▶ **DATASET RECORDS**
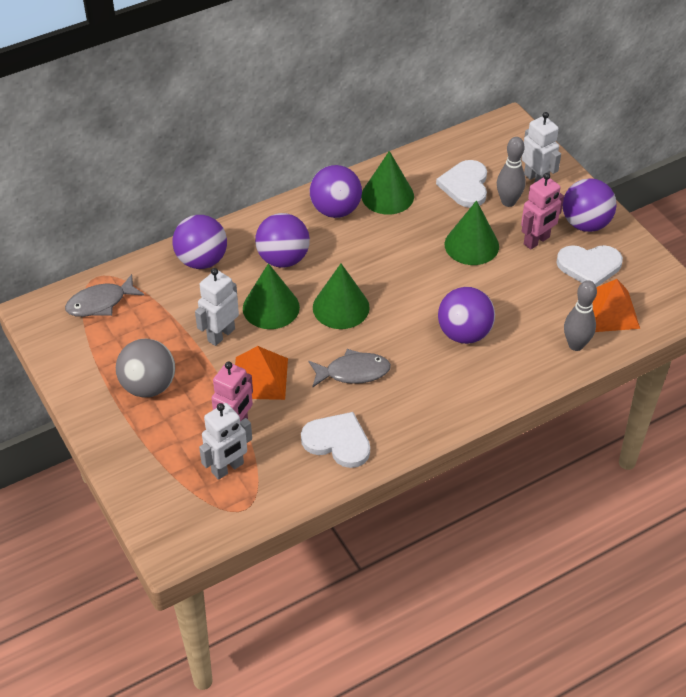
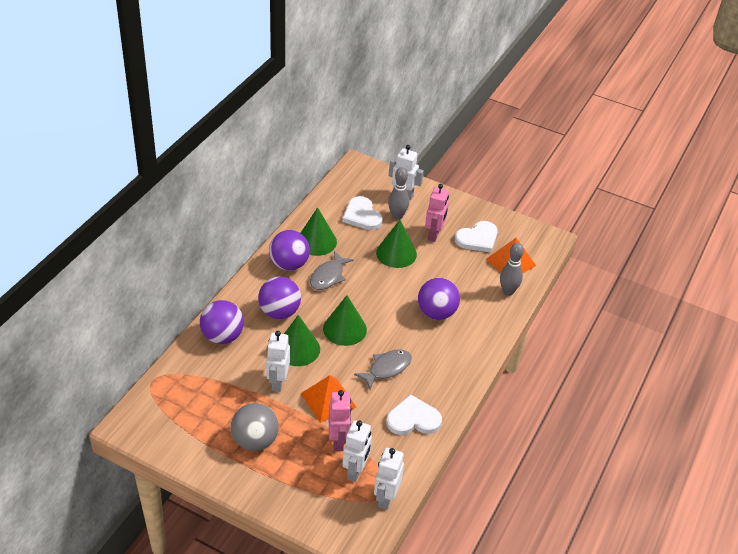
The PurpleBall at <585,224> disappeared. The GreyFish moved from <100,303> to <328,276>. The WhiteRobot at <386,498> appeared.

==

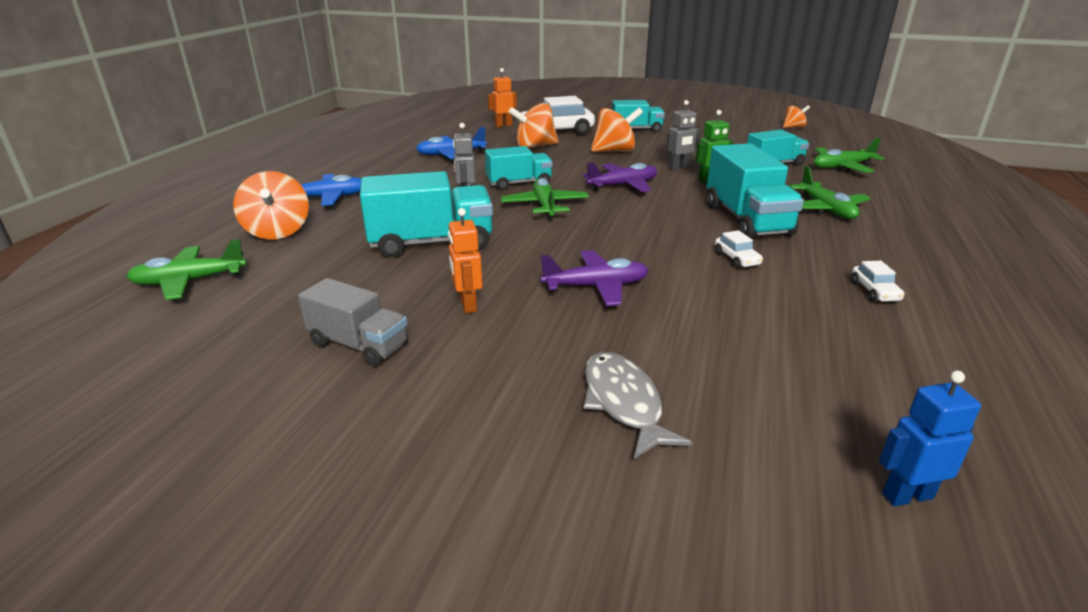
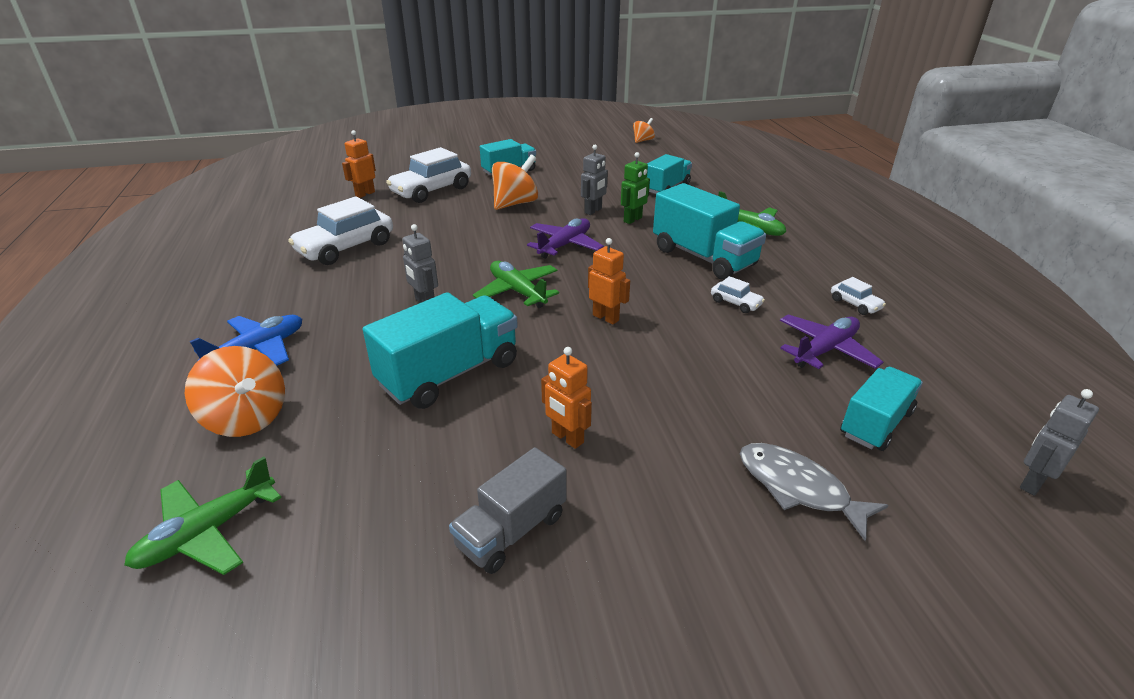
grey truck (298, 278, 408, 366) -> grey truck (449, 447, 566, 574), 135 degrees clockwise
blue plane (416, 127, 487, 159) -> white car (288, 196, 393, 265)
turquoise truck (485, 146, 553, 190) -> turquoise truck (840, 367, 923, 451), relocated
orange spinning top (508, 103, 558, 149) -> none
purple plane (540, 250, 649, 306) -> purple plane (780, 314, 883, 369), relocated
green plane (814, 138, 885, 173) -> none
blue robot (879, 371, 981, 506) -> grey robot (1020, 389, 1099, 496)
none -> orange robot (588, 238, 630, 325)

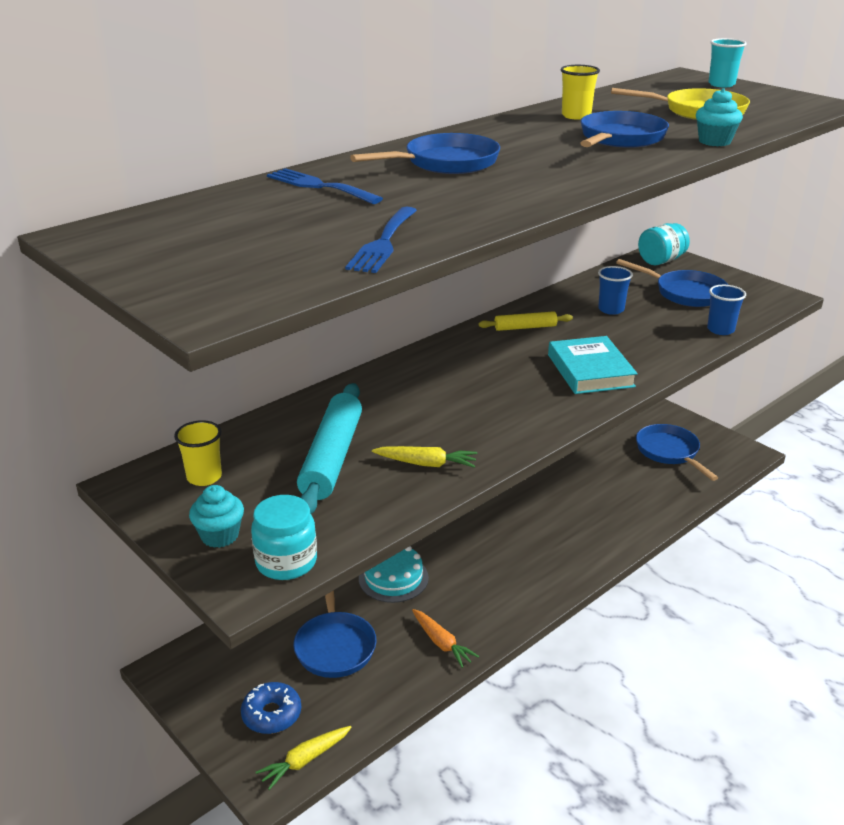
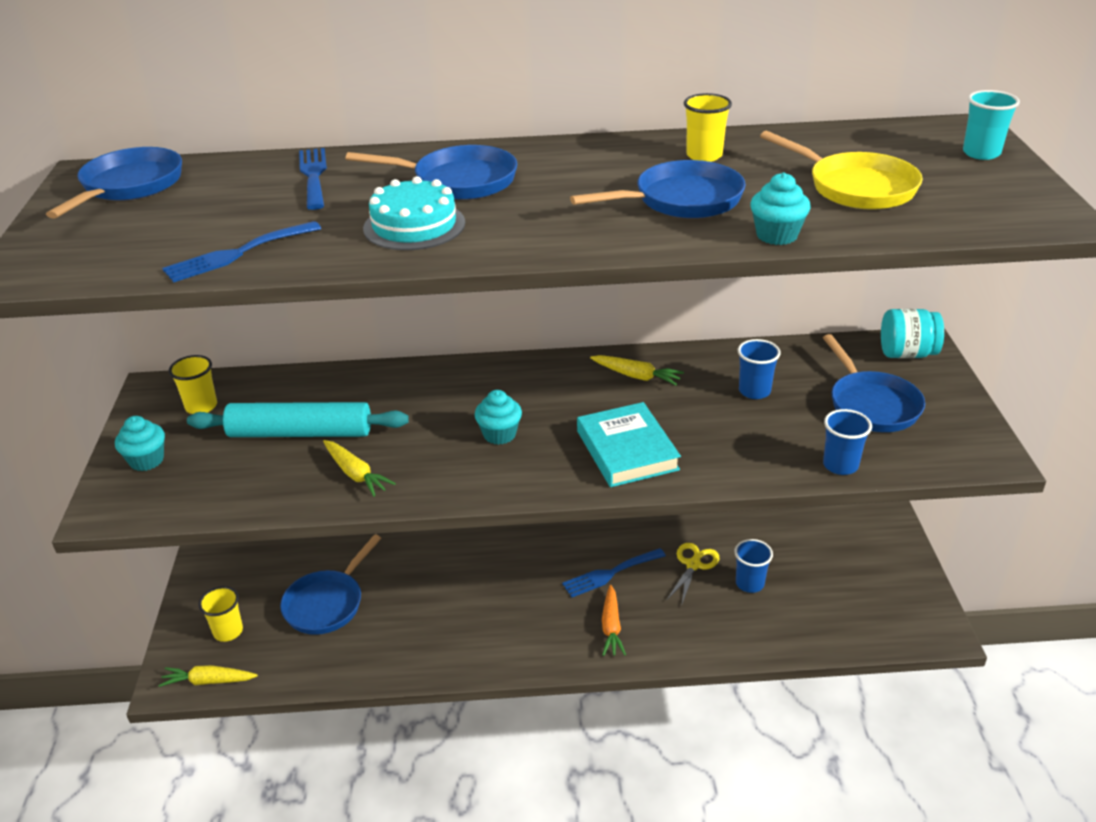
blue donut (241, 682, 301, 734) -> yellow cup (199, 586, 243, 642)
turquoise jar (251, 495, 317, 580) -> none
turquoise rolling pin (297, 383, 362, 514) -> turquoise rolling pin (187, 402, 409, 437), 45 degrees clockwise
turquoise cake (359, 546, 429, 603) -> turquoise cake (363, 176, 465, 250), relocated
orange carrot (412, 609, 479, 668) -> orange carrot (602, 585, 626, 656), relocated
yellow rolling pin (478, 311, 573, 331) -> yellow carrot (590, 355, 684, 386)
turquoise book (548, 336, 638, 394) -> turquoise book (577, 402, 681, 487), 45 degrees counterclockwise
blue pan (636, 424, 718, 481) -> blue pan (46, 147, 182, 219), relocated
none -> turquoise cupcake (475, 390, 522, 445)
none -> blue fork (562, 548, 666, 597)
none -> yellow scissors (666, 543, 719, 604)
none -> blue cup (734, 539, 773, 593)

▶ **THE PROBLEM**
Look above for the line containing "grey truck (298, 278, 408, 366)" and the line containing "orange spinning top". Transcribe both, with the lines between them, exactly.

▶ **TASK RESPONSE**
grey truck (298, 278, 408, 366) -> grey truck (449, 447, 566, 574), 135 degrees clockwise
blue plane (416, 127, 487, 159) -> white car (288, 196, 393, 265)
turquoise truck (485, 146, 553, 190) -> turquoise truck (840, 367, 923, 451), relocated
orange spinning top (508, 103, 558, 149) -> none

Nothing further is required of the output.